What this task involves:
Exclude the pictures and retype the entries as written.
======== Record excerpts
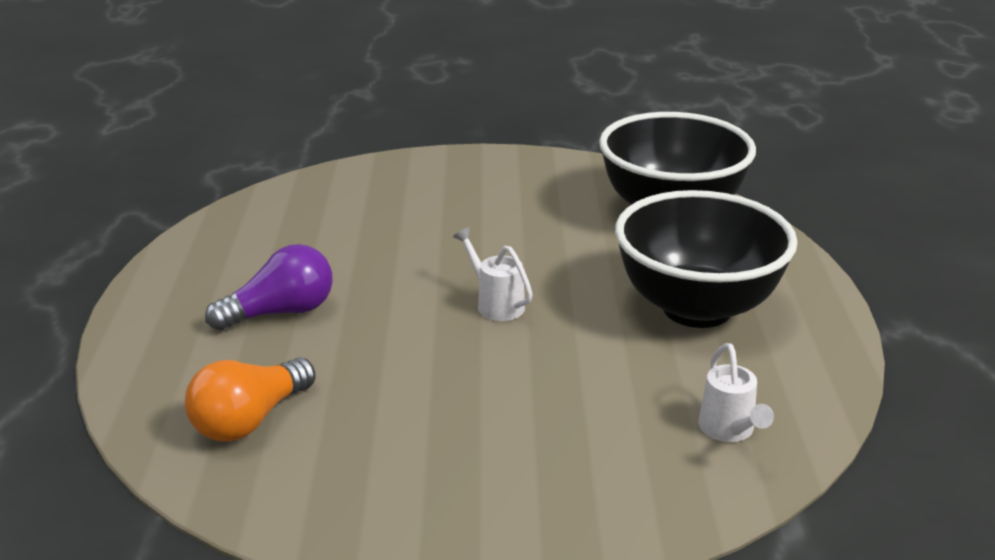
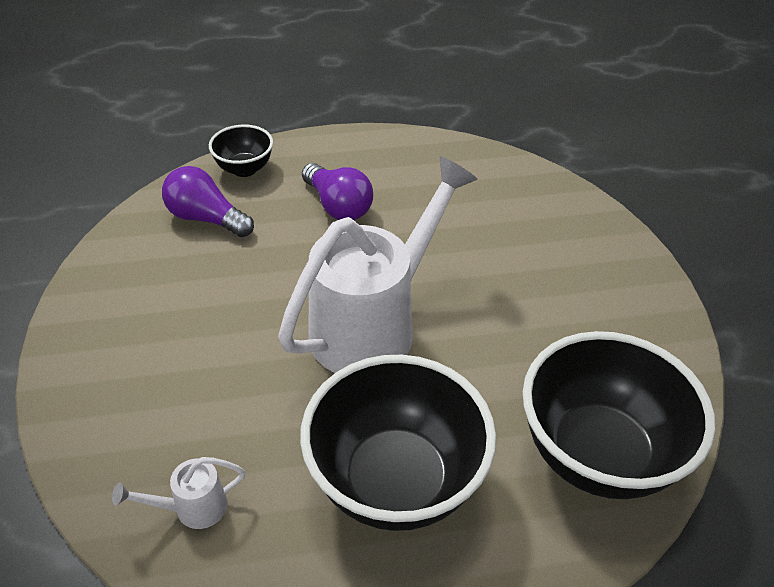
camera: 80 degrees right, 15 degrees up
(153, 384) = (244, 169): none -> black bowl
(250, 420) = (206, 218): orange light bulb -> purple light bulb
(496, 304) = (374, 325): white watering can -> white watering can, size x2.48

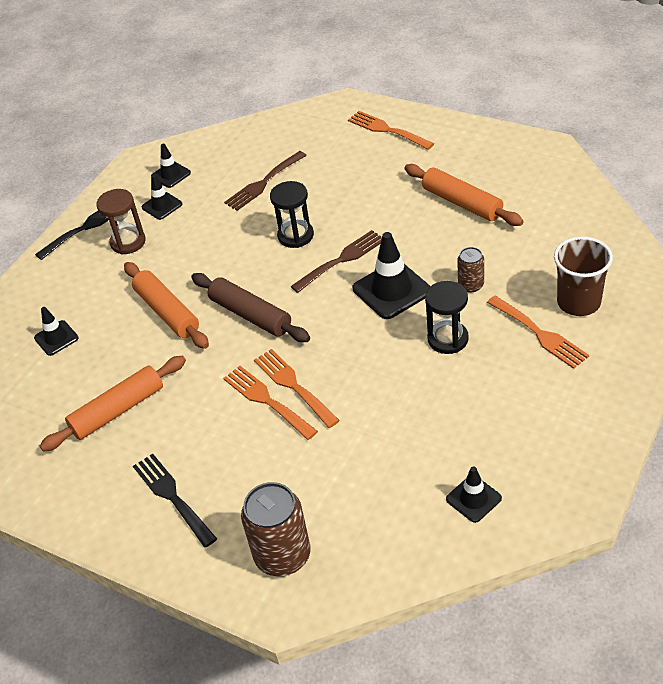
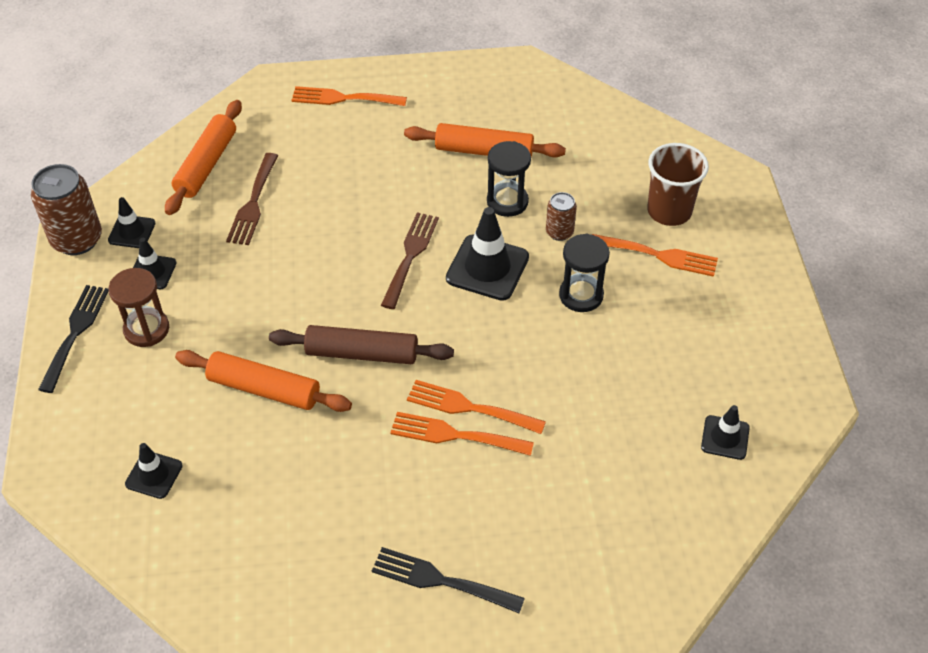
camera: 40 degrees left, 5 degrees up
(118, 410) = (301, 520): orange rolling pin -> orange rolling pin (206, 165)
(282, 555) = (600, 580): brown can -> brown can (77, 239)
(295, 236) = (339, 248): black hourglass -> black hourglass (507, 202)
================
Exercise solution:
camera: 80 degrees right, 15 degrees up
(153, 384) = (244, 169): none -> black bowl
(250, 420) = (206, 218): orange light bulb -> purple light bulb
(496, 304) = (374, 325): white watering can -> white watering can, size x2.48

camera: 40 degrees left, 5 degrees up
(118, 410) = (301, 520): orange rolling pin -> orange rolling pin (206, 165)
(282, 555) = (600, 580): brown can -> brown can (77, 239)
(295, 236) = (339, 248): black hourglass -> black hourglass (507, 202)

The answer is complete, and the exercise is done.